• Data section
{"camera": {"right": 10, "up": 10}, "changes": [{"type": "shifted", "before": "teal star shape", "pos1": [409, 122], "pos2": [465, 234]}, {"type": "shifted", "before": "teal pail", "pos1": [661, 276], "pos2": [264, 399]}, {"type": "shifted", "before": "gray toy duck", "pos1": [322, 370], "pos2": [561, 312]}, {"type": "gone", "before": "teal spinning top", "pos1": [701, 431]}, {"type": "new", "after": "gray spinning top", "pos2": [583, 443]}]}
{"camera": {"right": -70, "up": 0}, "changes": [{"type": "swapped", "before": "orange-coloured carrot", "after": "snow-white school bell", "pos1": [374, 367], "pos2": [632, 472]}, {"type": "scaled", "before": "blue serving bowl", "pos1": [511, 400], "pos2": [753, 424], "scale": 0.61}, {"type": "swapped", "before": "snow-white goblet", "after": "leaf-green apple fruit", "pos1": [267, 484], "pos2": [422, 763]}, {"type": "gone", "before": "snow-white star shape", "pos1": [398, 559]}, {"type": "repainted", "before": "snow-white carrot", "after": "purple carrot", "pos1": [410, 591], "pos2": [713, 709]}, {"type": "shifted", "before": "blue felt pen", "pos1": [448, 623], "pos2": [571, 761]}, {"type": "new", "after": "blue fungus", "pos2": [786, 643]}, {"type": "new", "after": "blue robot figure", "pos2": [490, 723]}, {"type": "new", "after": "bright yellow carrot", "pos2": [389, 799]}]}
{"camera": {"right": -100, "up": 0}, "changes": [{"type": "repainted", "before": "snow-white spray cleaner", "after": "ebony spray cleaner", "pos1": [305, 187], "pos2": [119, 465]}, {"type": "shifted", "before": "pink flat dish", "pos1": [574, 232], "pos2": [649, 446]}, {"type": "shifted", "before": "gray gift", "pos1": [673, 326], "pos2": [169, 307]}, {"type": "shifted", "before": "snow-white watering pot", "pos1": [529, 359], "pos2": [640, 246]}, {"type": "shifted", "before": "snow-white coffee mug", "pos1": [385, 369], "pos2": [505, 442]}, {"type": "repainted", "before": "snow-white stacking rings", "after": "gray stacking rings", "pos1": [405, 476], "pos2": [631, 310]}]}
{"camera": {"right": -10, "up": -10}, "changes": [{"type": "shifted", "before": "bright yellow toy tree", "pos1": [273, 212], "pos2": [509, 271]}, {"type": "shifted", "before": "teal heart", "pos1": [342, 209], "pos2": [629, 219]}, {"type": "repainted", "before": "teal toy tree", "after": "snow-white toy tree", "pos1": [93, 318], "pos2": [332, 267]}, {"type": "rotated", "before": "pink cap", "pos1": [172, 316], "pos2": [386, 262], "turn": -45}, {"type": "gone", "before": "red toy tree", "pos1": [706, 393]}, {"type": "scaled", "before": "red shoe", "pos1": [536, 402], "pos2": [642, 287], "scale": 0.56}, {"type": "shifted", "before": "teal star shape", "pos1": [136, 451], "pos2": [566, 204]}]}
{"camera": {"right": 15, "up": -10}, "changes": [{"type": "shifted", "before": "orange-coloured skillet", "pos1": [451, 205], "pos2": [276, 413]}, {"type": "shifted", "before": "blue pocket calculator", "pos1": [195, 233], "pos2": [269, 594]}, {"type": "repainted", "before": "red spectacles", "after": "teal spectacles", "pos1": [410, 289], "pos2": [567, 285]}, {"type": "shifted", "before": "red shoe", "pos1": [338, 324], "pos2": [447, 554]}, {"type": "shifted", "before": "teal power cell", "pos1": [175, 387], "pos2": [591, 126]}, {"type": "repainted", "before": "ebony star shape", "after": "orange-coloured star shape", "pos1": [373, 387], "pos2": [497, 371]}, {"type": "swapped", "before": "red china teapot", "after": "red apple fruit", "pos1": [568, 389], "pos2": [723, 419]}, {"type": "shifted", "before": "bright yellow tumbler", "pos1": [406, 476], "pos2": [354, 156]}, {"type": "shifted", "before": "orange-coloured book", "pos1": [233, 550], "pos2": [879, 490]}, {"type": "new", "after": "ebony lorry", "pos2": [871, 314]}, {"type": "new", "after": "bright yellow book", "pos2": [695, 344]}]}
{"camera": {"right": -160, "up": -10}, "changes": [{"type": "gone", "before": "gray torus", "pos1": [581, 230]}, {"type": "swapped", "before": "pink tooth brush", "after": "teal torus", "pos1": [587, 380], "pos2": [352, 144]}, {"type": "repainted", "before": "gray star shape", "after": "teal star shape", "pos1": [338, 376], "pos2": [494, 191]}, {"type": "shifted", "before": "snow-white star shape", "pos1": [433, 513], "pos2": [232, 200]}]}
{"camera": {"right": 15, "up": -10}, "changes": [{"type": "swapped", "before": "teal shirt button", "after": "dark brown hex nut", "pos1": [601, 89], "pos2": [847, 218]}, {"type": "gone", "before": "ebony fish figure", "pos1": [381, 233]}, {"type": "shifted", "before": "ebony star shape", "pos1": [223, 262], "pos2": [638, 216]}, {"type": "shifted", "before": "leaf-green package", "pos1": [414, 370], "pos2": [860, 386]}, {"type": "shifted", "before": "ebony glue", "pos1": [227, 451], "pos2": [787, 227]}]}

• What you are asked to do
A faithful copy of all the records is required.

• Solution
{"camera": {"right": 10, "up": 10}, "changes": [{"type": "shifted", "before": "teal star shape", "pos1": [409, 122], "pos2": [465, 234]}, {"type": "shifted", "before": "teal pail", "pos1": [661, 276], "pos2": [264, 399]}, {"type": "shifted", "before": "gray toy duck", "pos1": [322, 370], "pos2": [561, 312]}, {"type": "gone", "before": "teal spinning top", "pos1": [701, 431]}, {"type": "new", "after": "gray spinning top", "pos2": [583, 443]}]}
{"camera": {"right": -70, "up": 0}, "changes": [{"type": "swapped", "before": "orange-coloured carrot", "after": "snow-white school bell", "pos1": [374, 367], "pos2": [632, 472]}, {"type": "scaled", "before": "blue serving bowl", "pos1": [511, 400], "pos2": [753, 424], "scale": 0.61}, {"type": "swapped", "before": "snow-white goblet", "after": "leaf-green apple fruit", "pos1": [267, 484], "pos2": [422, 763]}, {"type": "gone", "before": "snow-white star shape", "pos1": [398, 559]}, {"type": "repainted", "before": "snow-white carrot", "after": "purple carrot", "pos1": [410, 591], "pos2": [713, 709]}, {"type": "shifted", "before": "blue felt pen", "pos1": [448, 623], "pos2": [571, 761]}, {"type": "new", "after": "blue fungus", "pos2": [786, 643]}, {"type": "new", "after": "blue robot figure", "pos2": [490, 723]}, {"type": "new", "after": "bright yellow carrot", "pos2": [389, 799]}]}
{"camera": {"right": -100, "up": 0}, "changes": [{"type": "repainted", "before": "snow-white spray cleaner", "after": "ebony spray cleaner", "pos1": [305, 187], "pos2": [119, 465]}, {"type": "shifted", "before": "pink flat dish", "pos1": [574, 232], "pos2": [649, 446]}, {"type": "shifted", "before": "gray gift", "pos1": [673, 326], "pos2": [169, 307]}, {"type": "shifted", "before": "snow-white watering pot", "pos1": [529, 359], "pos2": [640, 246]}, {"type": "shifted", "before": "snow-white coffee mug", "pos1": [385, 369], "pos2": [505, 442]}, {"type": "repainted", "before": "snow-white stacking rings", "after": "gray stacking rings", "pos1": [405, 476], "pos2": [631, 310]}]}
{"camera": {"right": -10, "up": -10}, "changes": [{"type": "shifted", "before": "bright yellow toy tree", "pos1": [273, 212], "pos2": [509, 271]}, {"type": "shifted", "before": "teal heart", "pos1": [342, 209], "pos2": [629, 219]}, {"type": "repainted", "before": "teal toy tree", "after": "snow-white toy tree", "pos1": [93, 318], "pos2": [332, 267]}, {"type": "rotated", "before": "pink cap", "pos1": [172, 316], "pos2": [386, 262], "turn": -45}, {"type": "gone", "before": "red toy tree", "pos1": [706, 393]}, {"type": "scaled", "before": "red shoe", "pos1": [536, 402], "pos2": [642, 287], "scale": 0.56}, {"type": "shifted", "before": "teal star shape", "pos1": [136, 451], "pos2": [566, 204]}]}
{"camera": {"right": 15, "up": -10}, "changes": [{"type": "shifted", "before": "orange-coloured skillet", "pos1": [451, 205], "pos2": [276, 413]}, {"type": "shifted", "before": "blue pocket calculator", "pos1": [195, 233], "pos2": [269, 594]}, {"type": "repainted", "before": "red spectacles", "after": "teal spectacles", "pos1": [410, 289], "pos2": [567, 285]}, {"type": "shifted", "before": "red shoe", "pos1": [338, 324], "pos2": [447, 554]}, {"type": "shifted", "before": "teal power cell", "pos1": [175, 387], "pos2": [591, 126]}, {"type": "repainted", "before": "ebony star shape", "after": "orange-coloured star shape", "pos1": [373, 387], "pos2": [497, 371]}, {"type": "swapped", "before": "red china teapot", "after": "red apple fruit", "pos1": [568, 389], "pos2": [723, 419]}, {"type": "shifted", "before": "bright yellow tumbler", "pos1": [406, 476], "pos2": [354, 156]}, {"type": "shifted", "before": "orange-coloured book", "pos1": [233, 550], "pos2": [879, 490]}, {"type": "new", "after": "ebony lorry", "pos2": [871, 314]}, {"type": "new", "after": "bright yellow book", "pos2": [695, 344]}]}
{"camera": {"right": -160, "up": -10}, "changes": [{"type": "gone", "before": "gray torus", "pos1": [581, 230]}, {"type": "swapped", "before": "pink tooth brush", "after": "teal torus", "pos1": [587, 380], "pos2": [352, 144]}, {"type": "repainted", "before": "gray star shape", "after": "teal star shape", "pos1": [338, 376], "pos2": [494, 191]}, {"type": "shifted", "before": "snow-white star shape", "pos1": [433, 513], "pos2": [232, 200]}]}
{"camera": {"right": 15, "up": -10}, "changes": [{"type": "swapped", "before": "teal shirt button", "after": "dark brown hex nut", "pos1": [601, 89], "pos2": [847, 218]}, {"type": "gone", "before": "ebony fish figure", "pos1": [381, 233]}, {"type": "shifted", "before": "ebony star shape", "pos1": [223, 262], "pos2": [638, 216]}, {"type": "shifted", "before": "leaf-green package", "pos1": [414, 370], "pos2": [860, 386]}, {"type": "shifted", "before": "ebony glue", "pos1": [227, 451], "pos2": [787, 227]}]}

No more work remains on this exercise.